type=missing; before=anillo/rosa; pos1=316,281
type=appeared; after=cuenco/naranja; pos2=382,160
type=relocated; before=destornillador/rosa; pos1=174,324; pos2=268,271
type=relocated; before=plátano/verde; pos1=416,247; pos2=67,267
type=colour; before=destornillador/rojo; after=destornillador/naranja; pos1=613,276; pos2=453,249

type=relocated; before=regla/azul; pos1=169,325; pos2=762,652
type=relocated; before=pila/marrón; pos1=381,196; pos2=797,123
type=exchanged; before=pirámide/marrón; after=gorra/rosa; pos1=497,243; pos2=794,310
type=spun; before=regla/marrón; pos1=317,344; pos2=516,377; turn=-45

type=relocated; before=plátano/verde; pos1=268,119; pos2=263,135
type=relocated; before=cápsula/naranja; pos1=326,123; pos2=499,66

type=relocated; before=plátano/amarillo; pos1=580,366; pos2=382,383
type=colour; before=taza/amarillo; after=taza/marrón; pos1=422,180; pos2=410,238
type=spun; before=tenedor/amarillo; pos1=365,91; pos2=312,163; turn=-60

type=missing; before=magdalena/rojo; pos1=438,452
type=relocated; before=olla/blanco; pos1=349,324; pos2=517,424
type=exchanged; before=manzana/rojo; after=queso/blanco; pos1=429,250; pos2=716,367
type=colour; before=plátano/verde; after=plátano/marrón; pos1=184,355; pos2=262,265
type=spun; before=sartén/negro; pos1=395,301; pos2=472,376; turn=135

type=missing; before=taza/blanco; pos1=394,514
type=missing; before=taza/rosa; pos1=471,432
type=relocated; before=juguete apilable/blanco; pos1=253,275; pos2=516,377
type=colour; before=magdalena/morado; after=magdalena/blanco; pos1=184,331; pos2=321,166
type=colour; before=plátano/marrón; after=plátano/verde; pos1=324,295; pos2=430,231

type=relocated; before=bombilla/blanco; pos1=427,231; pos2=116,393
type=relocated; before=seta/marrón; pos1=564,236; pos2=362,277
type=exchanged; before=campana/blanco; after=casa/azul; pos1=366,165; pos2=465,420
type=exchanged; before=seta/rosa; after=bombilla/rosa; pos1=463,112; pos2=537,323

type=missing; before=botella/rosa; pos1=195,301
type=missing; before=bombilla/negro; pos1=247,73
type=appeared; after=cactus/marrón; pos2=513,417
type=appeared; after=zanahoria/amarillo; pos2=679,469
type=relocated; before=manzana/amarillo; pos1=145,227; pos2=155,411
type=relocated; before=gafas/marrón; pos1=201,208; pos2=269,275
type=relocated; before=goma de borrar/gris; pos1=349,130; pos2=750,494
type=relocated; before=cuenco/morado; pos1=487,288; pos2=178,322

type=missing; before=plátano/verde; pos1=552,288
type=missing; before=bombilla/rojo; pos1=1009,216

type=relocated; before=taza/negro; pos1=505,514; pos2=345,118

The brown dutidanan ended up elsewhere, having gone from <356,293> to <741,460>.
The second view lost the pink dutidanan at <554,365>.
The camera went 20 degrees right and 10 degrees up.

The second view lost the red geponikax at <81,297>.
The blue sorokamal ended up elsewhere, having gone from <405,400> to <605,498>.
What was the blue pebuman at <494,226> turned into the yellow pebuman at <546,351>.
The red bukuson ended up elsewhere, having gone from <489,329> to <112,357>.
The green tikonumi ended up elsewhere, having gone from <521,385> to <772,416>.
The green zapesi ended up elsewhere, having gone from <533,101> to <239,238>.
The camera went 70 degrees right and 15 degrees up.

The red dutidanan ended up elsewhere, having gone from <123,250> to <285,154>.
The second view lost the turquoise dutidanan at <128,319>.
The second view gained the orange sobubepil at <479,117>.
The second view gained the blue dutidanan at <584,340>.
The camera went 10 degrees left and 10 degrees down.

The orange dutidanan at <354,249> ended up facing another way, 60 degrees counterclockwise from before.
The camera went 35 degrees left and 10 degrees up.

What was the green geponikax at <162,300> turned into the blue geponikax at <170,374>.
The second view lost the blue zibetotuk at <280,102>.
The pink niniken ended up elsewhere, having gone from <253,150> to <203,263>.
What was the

» **Task item**:
Only the lines from the start of the data to the line holding "type=relocated; before=plátano/verde; pos1=416,247;" are wanted; return them exactly, both ends included.

» **Answer box**:
type=missing; before=anillo/rosa; pos1=316,281
type=appeared; after=cuenco/naranja; pos2=382,160
type=relocated; before=destornillador/rosa; pos1=174,324; pos2=268,271
type=relocated; before=plátano/verde; pos1=416,247; pos2=67,267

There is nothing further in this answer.